* ACTIVITY *
An exact transcript is needed of the material below, beginning at the line that contains "blue brick H1" and continuing through its last line; nothing else should appear.

BEGIN

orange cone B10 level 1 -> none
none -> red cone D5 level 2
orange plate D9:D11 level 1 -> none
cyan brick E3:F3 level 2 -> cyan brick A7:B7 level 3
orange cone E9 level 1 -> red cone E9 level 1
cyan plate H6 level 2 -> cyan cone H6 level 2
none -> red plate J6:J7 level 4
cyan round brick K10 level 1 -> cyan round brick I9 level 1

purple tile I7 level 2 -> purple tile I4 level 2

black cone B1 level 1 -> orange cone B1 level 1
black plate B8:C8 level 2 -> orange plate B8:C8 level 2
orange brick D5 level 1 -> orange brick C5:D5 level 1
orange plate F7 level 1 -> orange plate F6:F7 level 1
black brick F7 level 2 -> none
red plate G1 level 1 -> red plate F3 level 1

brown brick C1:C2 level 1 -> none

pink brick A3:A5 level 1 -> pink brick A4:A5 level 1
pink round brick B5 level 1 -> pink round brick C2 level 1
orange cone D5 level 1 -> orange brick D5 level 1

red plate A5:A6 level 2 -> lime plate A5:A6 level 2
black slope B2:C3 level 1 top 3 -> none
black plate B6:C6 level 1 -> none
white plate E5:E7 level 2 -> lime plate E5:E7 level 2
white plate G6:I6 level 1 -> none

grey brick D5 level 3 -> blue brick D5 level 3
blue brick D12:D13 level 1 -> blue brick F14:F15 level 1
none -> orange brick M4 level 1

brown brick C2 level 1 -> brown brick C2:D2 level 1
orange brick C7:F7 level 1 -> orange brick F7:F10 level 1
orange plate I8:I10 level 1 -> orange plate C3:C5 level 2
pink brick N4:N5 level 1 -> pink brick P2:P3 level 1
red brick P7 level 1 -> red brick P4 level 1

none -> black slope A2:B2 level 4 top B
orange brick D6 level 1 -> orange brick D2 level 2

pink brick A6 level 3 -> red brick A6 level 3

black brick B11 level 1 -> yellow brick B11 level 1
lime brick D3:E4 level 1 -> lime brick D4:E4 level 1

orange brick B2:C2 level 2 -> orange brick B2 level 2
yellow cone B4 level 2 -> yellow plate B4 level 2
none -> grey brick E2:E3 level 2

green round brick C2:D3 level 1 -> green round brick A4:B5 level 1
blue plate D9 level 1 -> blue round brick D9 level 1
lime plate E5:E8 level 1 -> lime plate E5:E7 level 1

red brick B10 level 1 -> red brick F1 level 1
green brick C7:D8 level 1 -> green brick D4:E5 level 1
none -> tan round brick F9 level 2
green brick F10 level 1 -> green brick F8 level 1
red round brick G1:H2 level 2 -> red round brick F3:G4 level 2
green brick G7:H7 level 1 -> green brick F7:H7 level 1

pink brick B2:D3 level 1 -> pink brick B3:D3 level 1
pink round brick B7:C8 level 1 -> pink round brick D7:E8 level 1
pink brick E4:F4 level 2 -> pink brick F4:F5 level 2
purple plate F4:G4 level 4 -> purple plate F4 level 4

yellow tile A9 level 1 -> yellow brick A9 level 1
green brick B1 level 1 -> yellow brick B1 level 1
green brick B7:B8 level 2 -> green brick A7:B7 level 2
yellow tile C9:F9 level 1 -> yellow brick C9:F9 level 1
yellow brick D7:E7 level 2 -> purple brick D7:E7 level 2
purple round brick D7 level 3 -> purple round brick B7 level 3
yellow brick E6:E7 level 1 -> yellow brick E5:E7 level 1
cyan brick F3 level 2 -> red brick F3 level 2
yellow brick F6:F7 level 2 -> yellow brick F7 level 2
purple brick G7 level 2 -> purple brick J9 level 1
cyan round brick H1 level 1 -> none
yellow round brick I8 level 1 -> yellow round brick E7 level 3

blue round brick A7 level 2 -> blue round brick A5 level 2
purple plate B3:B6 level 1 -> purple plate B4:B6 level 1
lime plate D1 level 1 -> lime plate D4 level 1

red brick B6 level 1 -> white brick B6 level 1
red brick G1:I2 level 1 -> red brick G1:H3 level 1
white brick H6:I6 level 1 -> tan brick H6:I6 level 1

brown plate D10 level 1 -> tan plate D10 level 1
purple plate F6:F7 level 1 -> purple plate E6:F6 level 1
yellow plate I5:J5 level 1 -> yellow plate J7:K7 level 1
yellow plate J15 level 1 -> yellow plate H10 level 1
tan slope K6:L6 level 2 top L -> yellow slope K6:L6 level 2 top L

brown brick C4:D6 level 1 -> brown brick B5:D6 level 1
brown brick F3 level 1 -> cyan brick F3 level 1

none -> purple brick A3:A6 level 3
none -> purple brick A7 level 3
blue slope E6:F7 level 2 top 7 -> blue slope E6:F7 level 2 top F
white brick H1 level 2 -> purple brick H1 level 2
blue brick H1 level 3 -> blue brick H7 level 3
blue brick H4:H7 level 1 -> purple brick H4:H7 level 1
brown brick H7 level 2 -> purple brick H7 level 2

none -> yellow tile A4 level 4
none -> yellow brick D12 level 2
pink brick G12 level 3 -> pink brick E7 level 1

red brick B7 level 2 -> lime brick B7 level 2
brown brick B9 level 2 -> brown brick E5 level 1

END

* RESPONSE TO THE TASK *
blue brick H1 level 3 -> blue brick H7 level 3
blue brick H4:H7 level 1 -> purple brick H4:H7 level 1
brown brick H7 level 2 -> purple brick H7 level 2

none -> yellow tile A4 level 4
none -> yellow brick D12 level 2
pink brick G12 level 3 -> pink brick E7 level 1

red brick B7 level 2 -> lime brick B7 level 2
brown brick B9 level 2 -> brown brick E5 level 1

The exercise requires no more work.